*** Task material ***

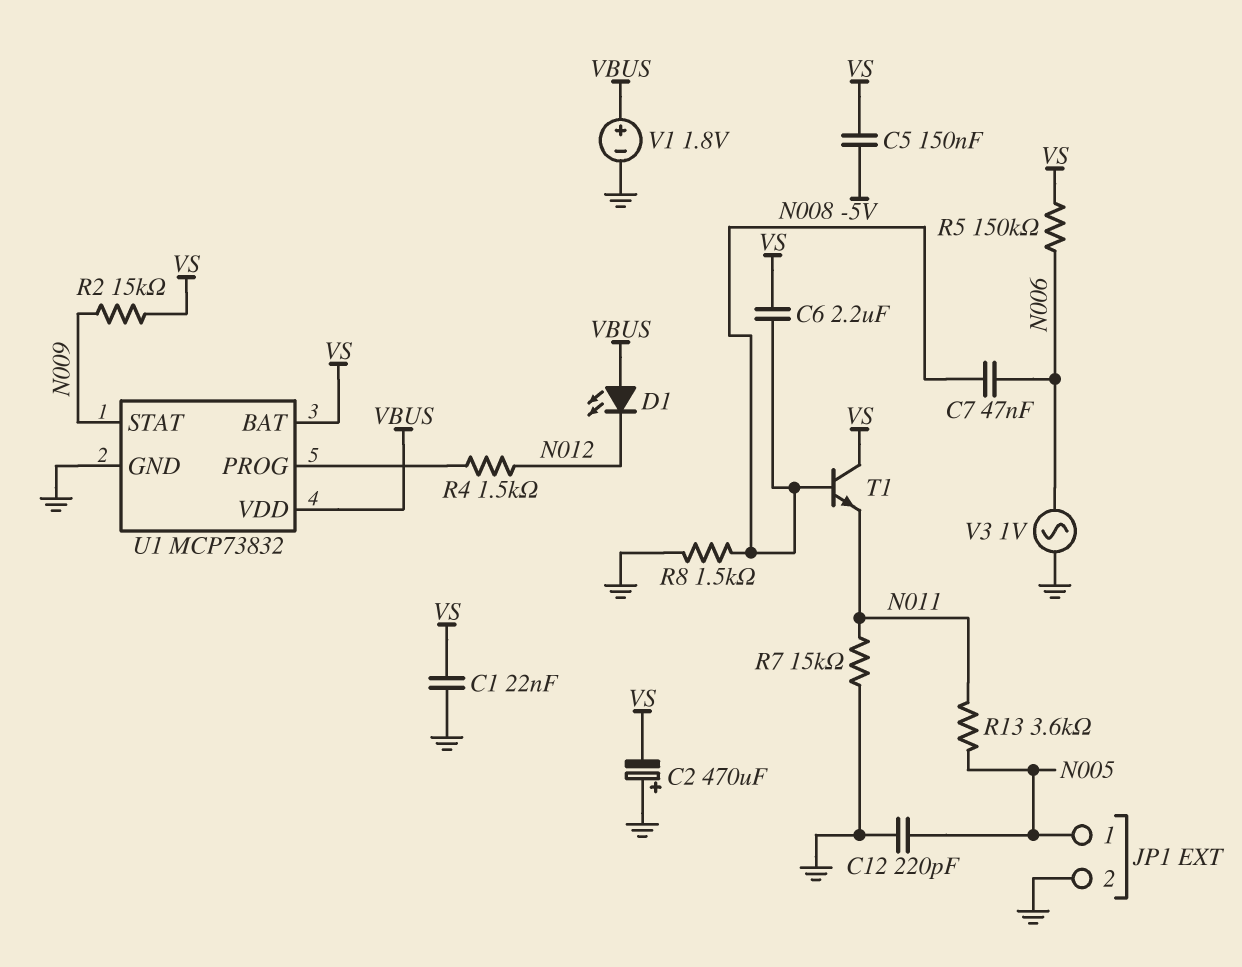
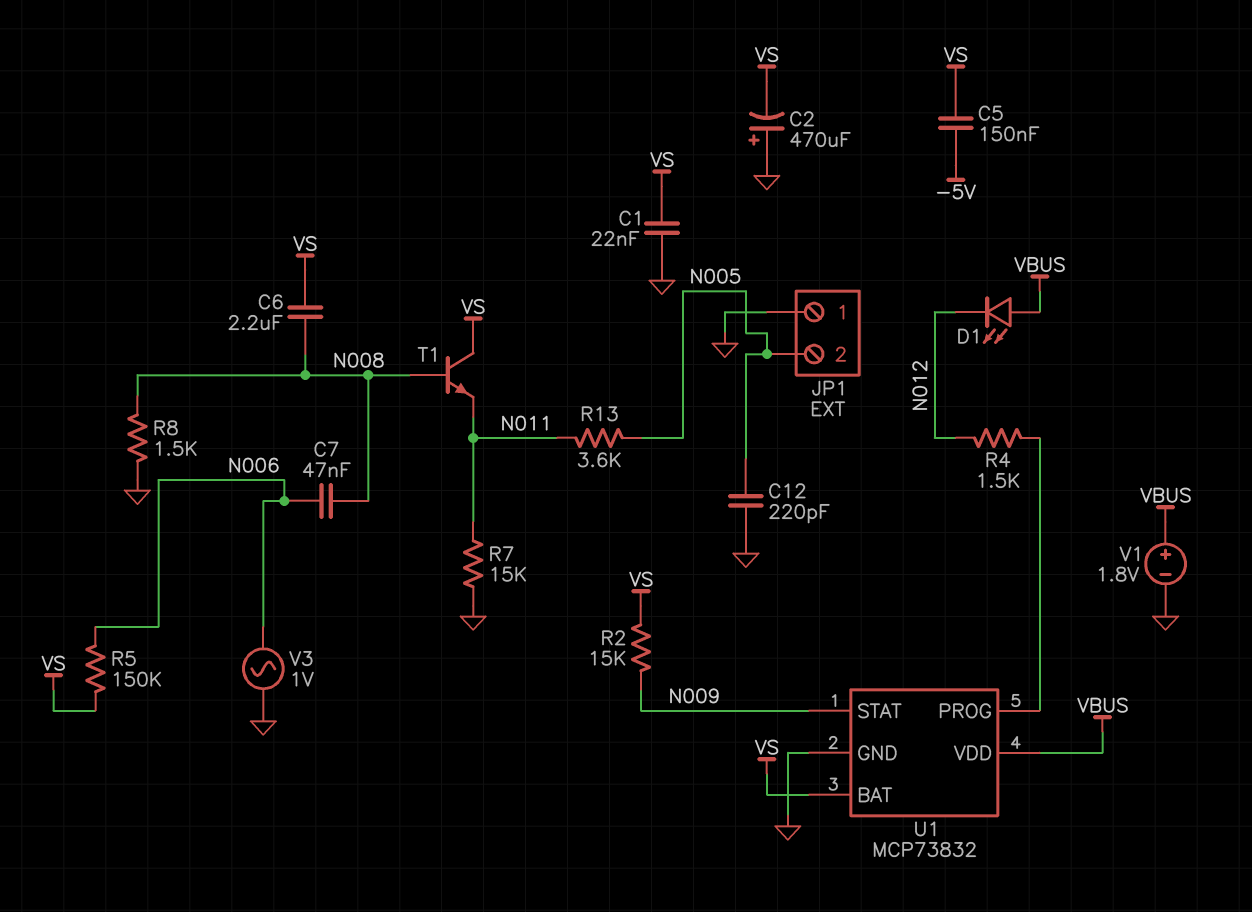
JP1 pin 1: N005 -> GND
JP1 pin 2: GND -> N005

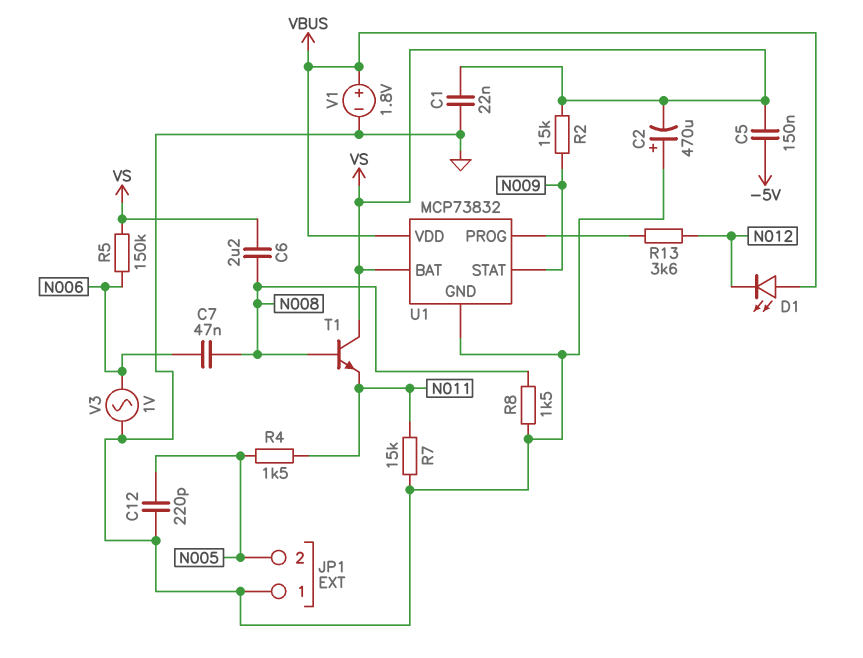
R4: 1.5k (N012, U1/PROG) -> 1.5k (N005, N011)
R13: 3.6k (N005, N011) -> 3.6k (N012, U1/PROG)

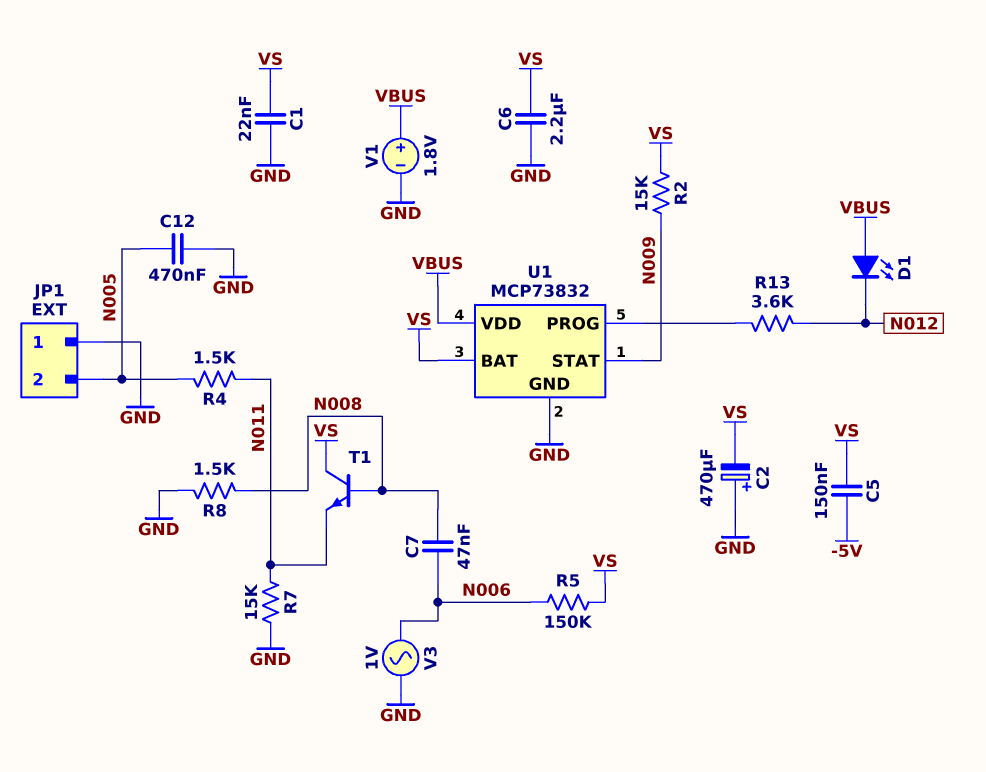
C6: 2.2uF (N008, VS) -> 2.2uF (GND, VS)
C12: 220pF (GND, N005) -> 470nF (GND, N005)

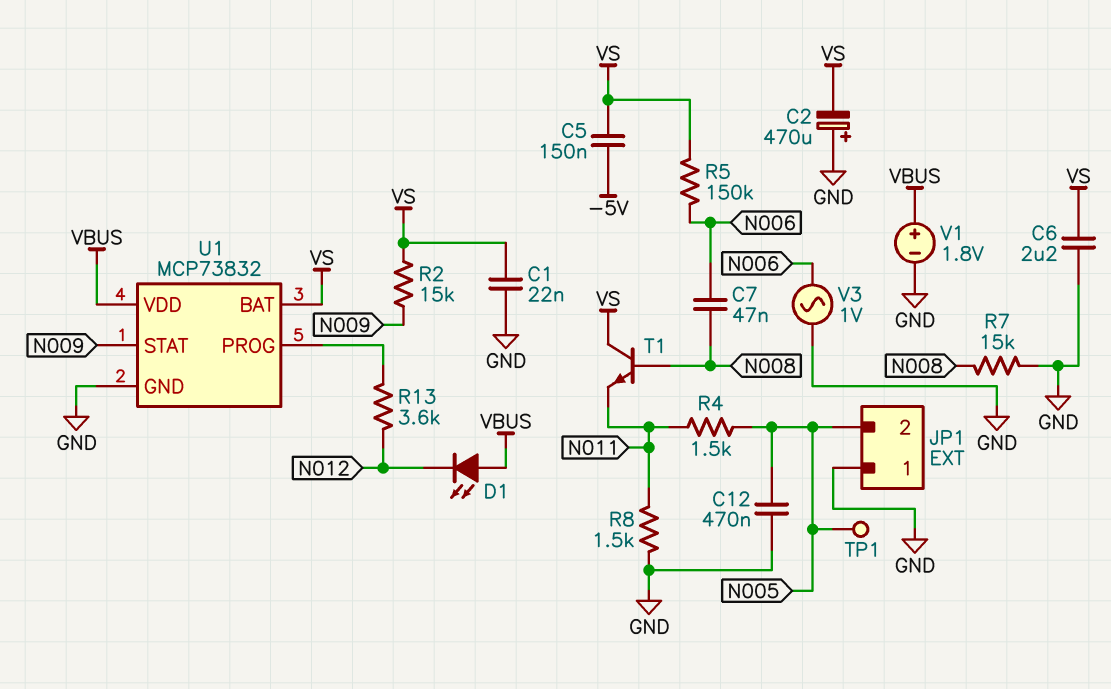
R7: 15k (GND, N011) -> 15k (GND, N008)
R8: 1.5k (GND, N008) -> 1.5k (GND, N011)
TP1: none -> test point (N005)

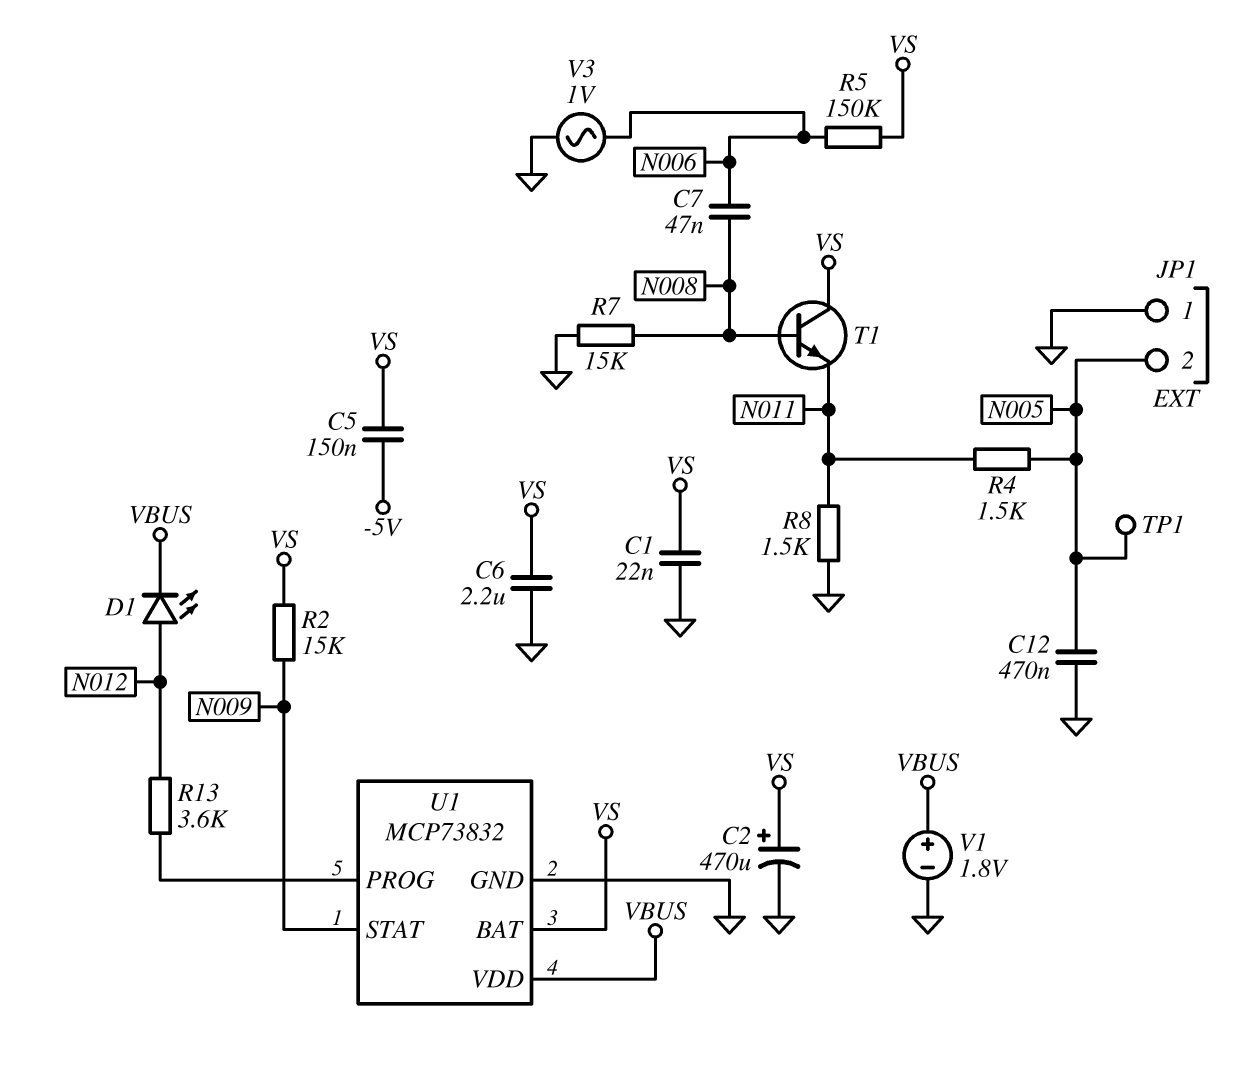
C2: 470uF (plus GND, minus VS) -> 470uF (plus VS, minus GND)
D1: LED (A VBUS, K N012) -> LED (A N012, K VBUS)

*** End of Task material ***

**Task prompt**
Return all the data above as written, leaving out only the pictures.

**Reply**
JP1 pin 1: N005 -> GND
JP1 pin 2: GND -> N005

R4: 1.5k (N012, U1/PROG) -> 1.5k (N005, N011)
R13: 3.6k (N005, N011) -> 3.6k (N012, U1/PROG)

C6: 2.2uF (N008, VS) -> 2.2uF (GND, VS)
C12: 220pF (GND, N005) -> 470nF (GND, N005)

R7: 15k (GND, N011) -> 15k (GND, N008)
R8: 1.5k (GND, N008) -> 1.5k (GND, N011)
TP1: none -> test point (N005)

C2: 470uF (plus GND, minus VS) -> 470uF (plus VS, minus GND)
D1: LED (A VBUS, K N012) -> LED (A N012, K VBUS)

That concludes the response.